• _What needs to be done_:
Where a line of the following data contains the string "none", include it in the tally. Report the total alone.

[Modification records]
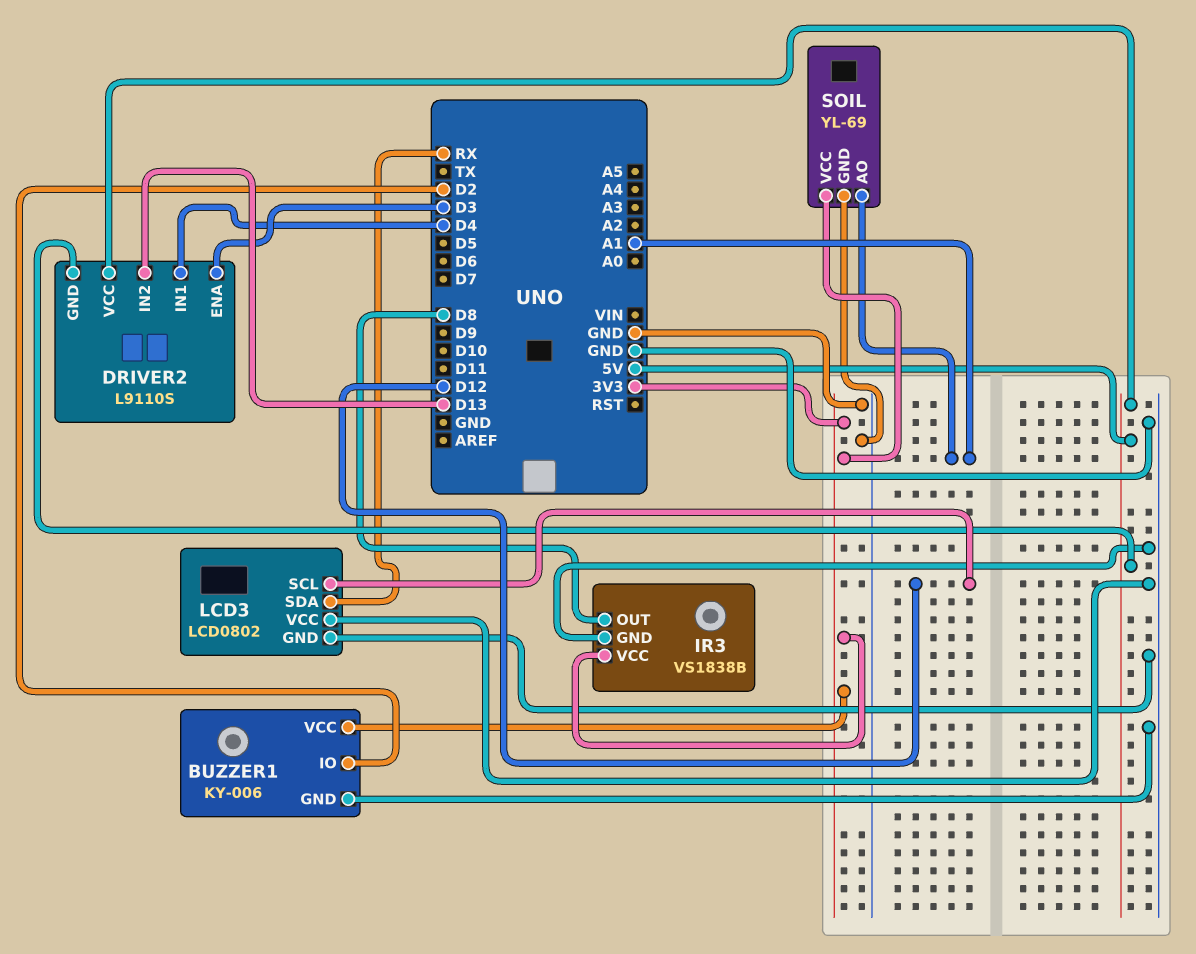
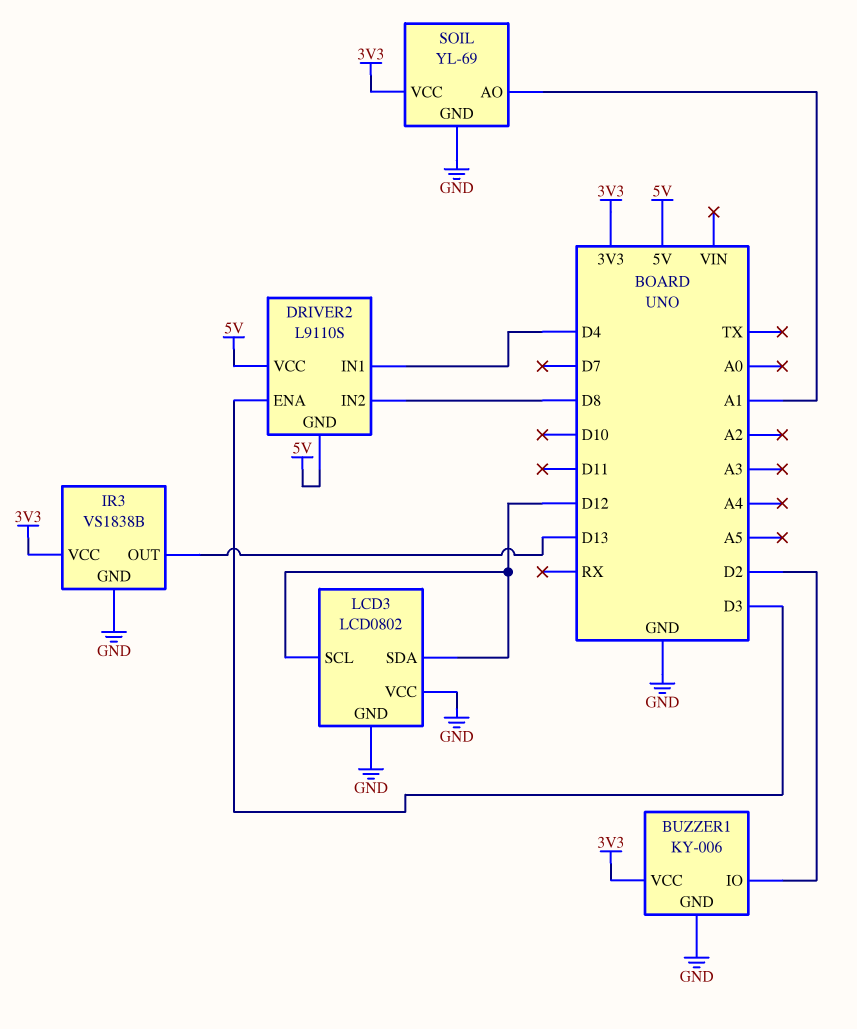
DRIVER2 pin IN2: D13 -> D8
IR3 pin OUT: D8 -> D13
LCD3 pin SDA: RX -> D12

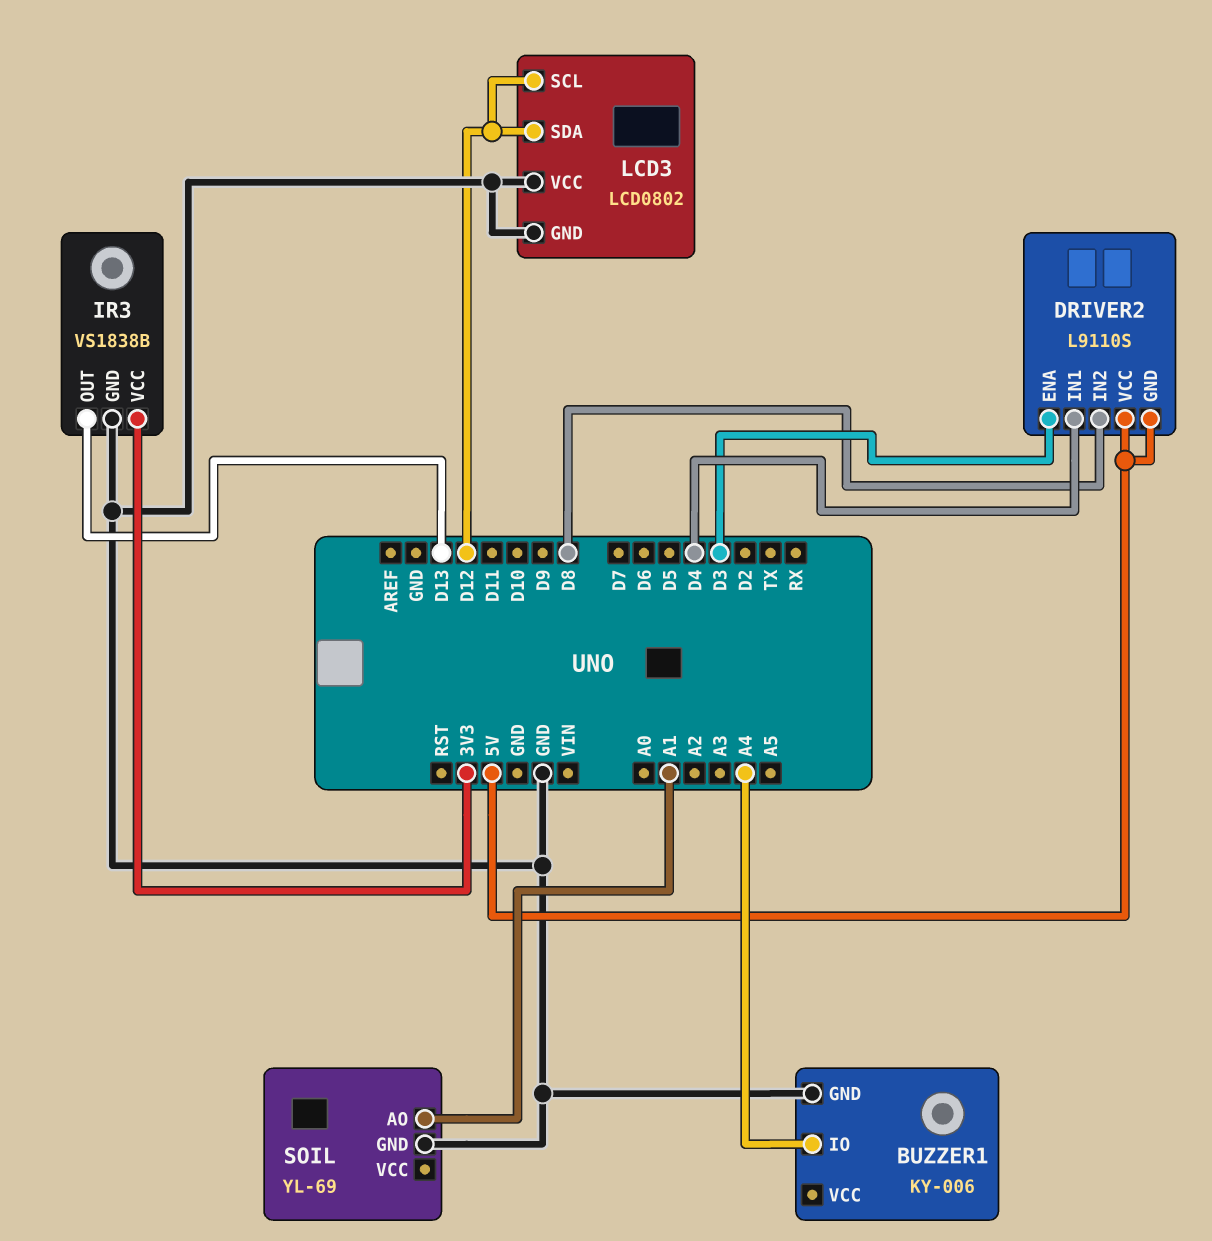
BUZZER1 pin IO: D2 -> A4
BUZZER1 pin VCC: 3V3 -> none
SOIL pin VCC: 3V3 -> none

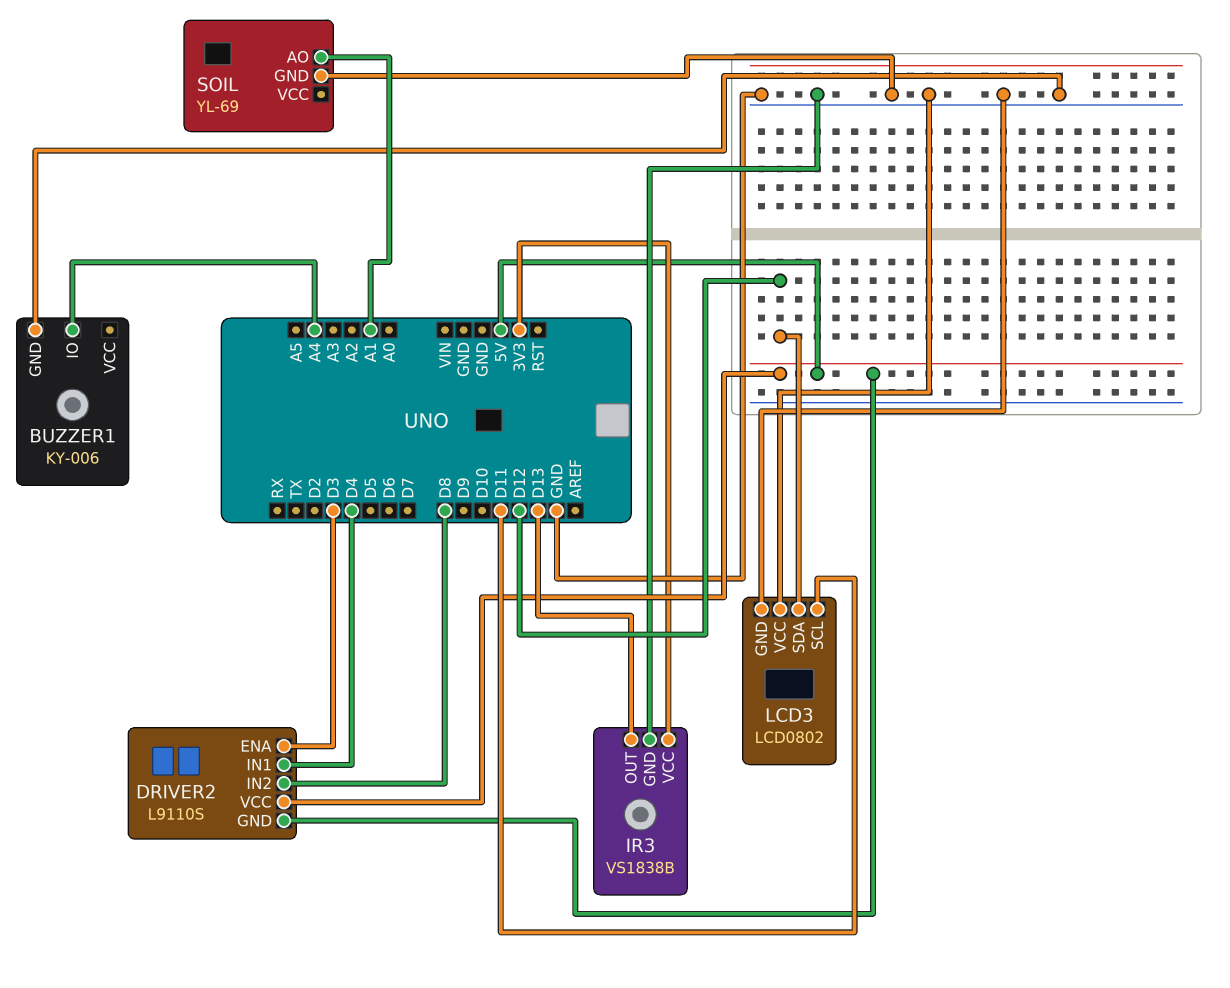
LCD3 pin SCL: D12 -> D11

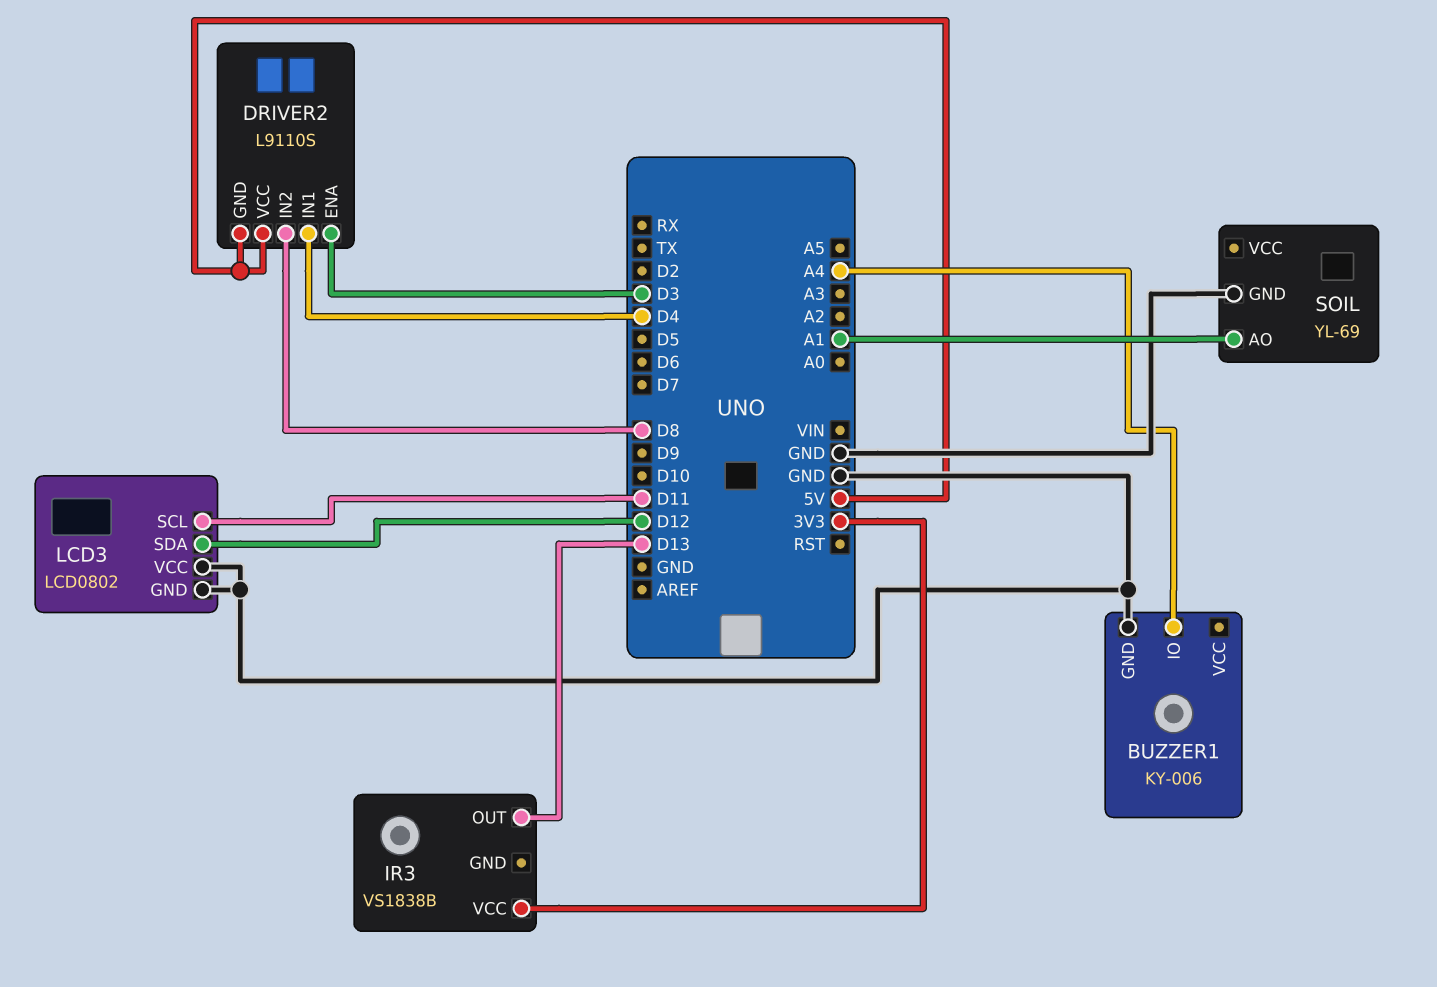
IR3 pin GND: GND -> none

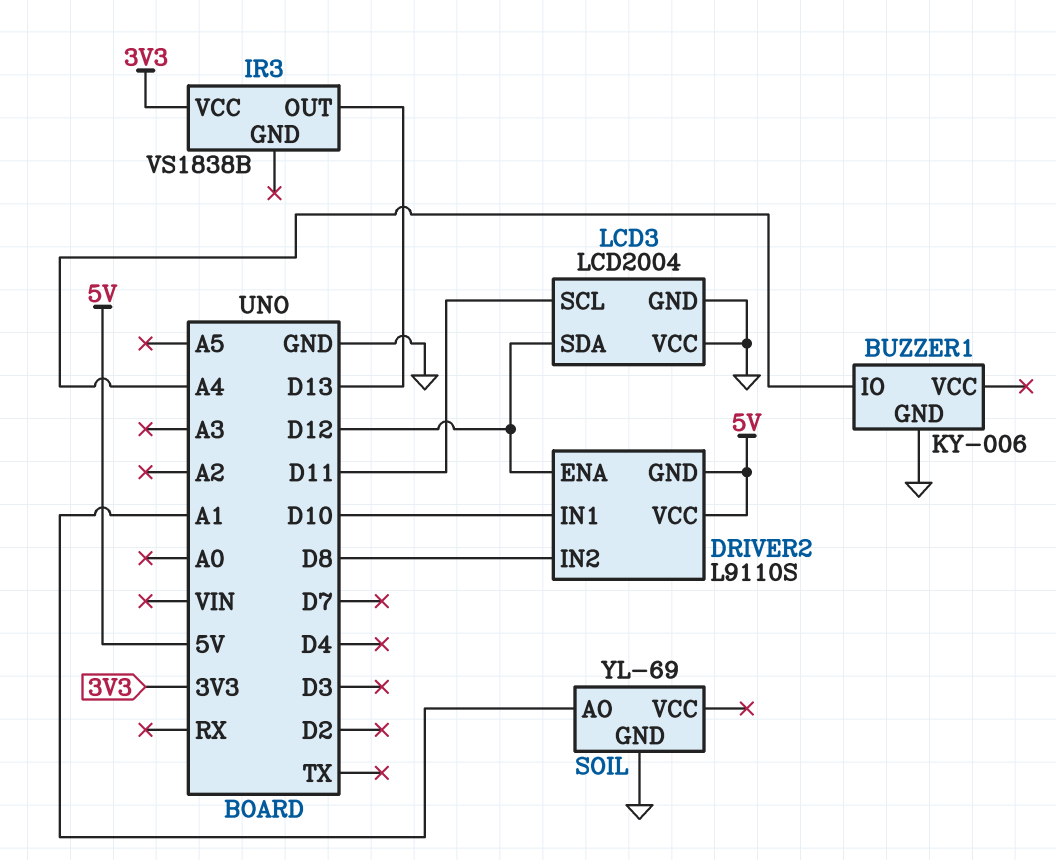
DRIVER2 pin ENA: D3 -> D12
DRIVER2 pin IN1: D4 -> D10
LCD3: LCD0802 -> LCD2004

• _Solution for this task_:
3